Data records Start Marker
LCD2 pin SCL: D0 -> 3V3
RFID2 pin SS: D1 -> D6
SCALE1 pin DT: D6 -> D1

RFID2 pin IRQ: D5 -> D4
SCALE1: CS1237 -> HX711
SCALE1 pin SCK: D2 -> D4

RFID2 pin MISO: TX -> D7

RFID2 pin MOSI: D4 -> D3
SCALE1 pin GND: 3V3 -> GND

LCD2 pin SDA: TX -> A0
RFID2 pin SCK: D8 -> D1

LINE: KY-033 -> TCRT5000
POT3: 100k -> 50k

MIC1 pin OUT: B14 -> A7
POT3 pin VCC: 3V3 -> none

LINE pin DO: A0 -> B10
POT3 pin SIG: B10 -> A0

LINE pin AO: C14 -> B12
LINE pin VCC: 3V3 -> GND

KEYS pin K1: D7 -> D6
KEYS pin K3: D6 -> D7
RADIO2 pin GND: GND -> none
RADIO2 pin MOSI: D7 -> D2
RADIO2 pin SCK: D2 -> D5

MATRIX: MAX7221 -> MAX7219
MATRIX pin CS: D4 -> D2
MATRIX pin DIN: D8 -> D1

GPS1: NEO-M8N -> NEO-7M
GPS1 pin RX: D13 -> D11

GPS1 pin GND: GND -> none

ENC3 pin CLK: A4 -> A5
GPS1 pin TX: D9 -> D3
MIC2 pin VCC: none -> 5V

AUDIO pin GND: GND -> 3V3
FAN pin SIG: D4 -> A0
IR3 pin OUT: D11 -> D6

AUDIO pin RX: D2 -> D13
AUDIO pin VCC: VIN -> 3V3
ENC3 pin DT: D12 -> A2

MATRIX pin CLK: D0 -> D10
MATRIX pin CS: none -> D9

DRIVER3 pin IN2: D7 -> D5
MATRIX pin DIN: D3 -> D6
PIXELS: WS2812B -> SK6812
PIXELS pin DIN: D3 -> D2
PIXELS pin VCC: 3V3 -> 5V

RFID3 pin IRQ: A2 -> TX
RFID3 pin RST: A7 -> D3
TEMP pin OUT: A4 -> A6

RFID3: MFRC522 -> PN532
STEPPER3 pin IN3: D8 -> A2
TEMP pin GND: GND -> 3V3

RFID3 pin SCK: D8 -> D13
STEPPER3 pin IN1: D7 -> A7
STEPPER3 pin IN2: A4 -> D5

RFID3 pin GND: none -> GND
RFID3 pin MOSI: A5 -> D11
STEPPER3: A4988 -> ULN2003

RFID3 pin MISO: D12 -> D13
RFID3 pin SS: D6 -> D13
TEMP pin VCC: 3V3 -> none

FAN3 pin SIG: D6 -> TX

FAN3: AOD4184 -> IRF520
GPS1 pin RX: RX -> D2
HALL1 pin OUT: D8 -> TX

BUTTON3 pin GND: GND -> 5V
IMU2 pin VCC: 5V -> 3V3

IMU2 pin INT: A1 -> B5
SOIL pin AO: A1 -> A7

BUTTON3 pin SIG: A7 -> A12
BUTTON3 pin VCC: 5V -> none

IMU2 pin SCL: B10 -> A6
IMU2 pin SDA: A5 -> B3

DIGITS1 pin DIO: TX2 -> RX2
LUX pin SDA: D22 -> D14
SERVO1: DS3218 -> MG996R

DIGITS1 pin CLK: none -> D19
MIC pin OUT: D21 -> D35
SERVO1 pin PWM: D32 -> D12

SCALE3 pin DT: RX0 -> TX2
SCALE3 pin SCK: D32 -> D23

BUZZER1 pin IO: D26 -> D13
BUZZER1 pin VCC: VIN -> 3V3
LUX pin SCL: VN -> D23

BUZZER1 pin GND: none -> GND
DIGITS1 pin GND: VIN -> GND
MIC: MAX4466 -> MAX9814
Data records End Marker
Work required –
Every record listed above should be reproduced exactly.

Answer to the problem –
LCD2 pin SCL: D0 -> 3V3
RFID2 pin SS: D1 -> D6
SCALE1 pin DT: D6 -> D1

RFID2 pin IRQ: D5 -> D4
SCALE1: CS1237 -> HX711
SCALE1 pin SCK: D2 -> D4

RFID2 pin MISO: TX -> D7

RFID2 pin MOSI: D4 -> D3
SCALE1 pin GND: 3V3 -> GND

LCD2 pin SDA: TX -> A0
RFID2 pin SCK: D8 -> D1

LINE: KY-033 -> TCRT5000
POT3: 100k -> 50k

MIC1 pin OUT: B14 -> A7
POT3 pin VCC: 3V3 -> none

LINE pin DO: A0 -> B10
POT3 pin SIG: B10 -> A0

LINE pin AO: C14 -> B12
LINE pin VCC: 3V3 -> GND

KEYS pin K1: D7 -> D6
KEYS pin K3: D6 -> D7
RADIO2 pin GND: GND -> none
RADIO2 pin MOSI: D7 -> D2
RADIO2 pin SCK: D2 -> D5

MATRIX: MAX7221 -> MAX7219
MATRIX pin CS: D4 -> D2
MATRIX pin DIN: D8 -> D1

GPS1: NEO-M8N -> NEO-7M
GPS1 pin RX: D13 -> D11

GPS1 pin GND: GND -> none

ENC3 pin CLK: A4 -> A5
GPS1 pin TX: D9 -> D3
MIC2 pin VCC: none -> 5V

AUDIO pin GND: GND -> 3V3
FAN pin SIG: D4 -> A0
IR3 pin OUT: D11 -> D6

AUDIO pin RX: D2 -> D13
AUDIO pin VCC: VIN -> 3V3
ENC3 pin DT: D12 -> A2

MATRIX pin CLK: D0 -> D10
MATRIX pin CS: none -> D9

DRIVER3 pin IN2: D7 -> D5
MATRIX pin DIN: D3 -> D6
PIXELS: WS2812B -> SK6812
PIXELS pin DIN: D3 -> D2
PIXELS pin VCC: 3V3 -> 5V

RFID3 pin IRQ: A2 -> TX
RFID3 pin RST: A7 -> D3
TEMP pin OUT: A4 -> A6

RFID3: MFRC522 -> PN532
STEPPER3 pin IN3: D8 -> A2
TEMP pin GND: GND -> 3V3

RFID3 pin SCK: D8 -> D13
STEPPER3 pin IN1: D7 -> A7
STEPPER3 pin IN2: A4 -> D5

RFID3 pin GND: none -> GND
RFID3 pin MOSI: A5 -> D11
STEPPER3: A4988 -> ULN2003

RFID3 pin MISO: D12 -> D13
RFID3 pin SS: D6 -> D13
TEMP pin VCC: 3V3 -> none

FAN3 pin SIG: D6 -> TX

FAN3: AOD4184 -> IRF520
GPS1 pin RX: RX -> D2
HALL1 pin OUT: D8 -> TX

BUTTON3 pin GND: GND -> 5V
IMU2 pin VCC: 5V -> 3V3

IMU2 pin INT: A1 -> B5
SOIL pin AO: A1 -> A7

BUTTON3 pin SIG: A7 -> A12
BUTTON3 pin VCC: 5V -> none

IMU2 pin SCL: B10 -> A6
IMU2 pin SDA: A5 -> B3

DIGITS1 pin DIO: TX2 -> RX2
LUX pin SDA: D22 -> D14
SERVO1: DS3218 -> MG996R

DIGITS1 pin CLK: none -> D19
MIC pin OUT: D21 -> D35
SERVO1 pin PWM: D32 -> D12

SCALE3 pin DT: RX0 -> TX2
SCALE3 pin SCK: D32 -> D23

BUZZER1 pin IO: D26 -> D13
BUZZER1 pin VCC: VIN -> 3V3
LUX pin SCL: VN -> D23

BUZZER1 pin GND: none -> GND
DIGITS1 pin GND: VIN -> GND
MIC: MAX4466 -> MAX9814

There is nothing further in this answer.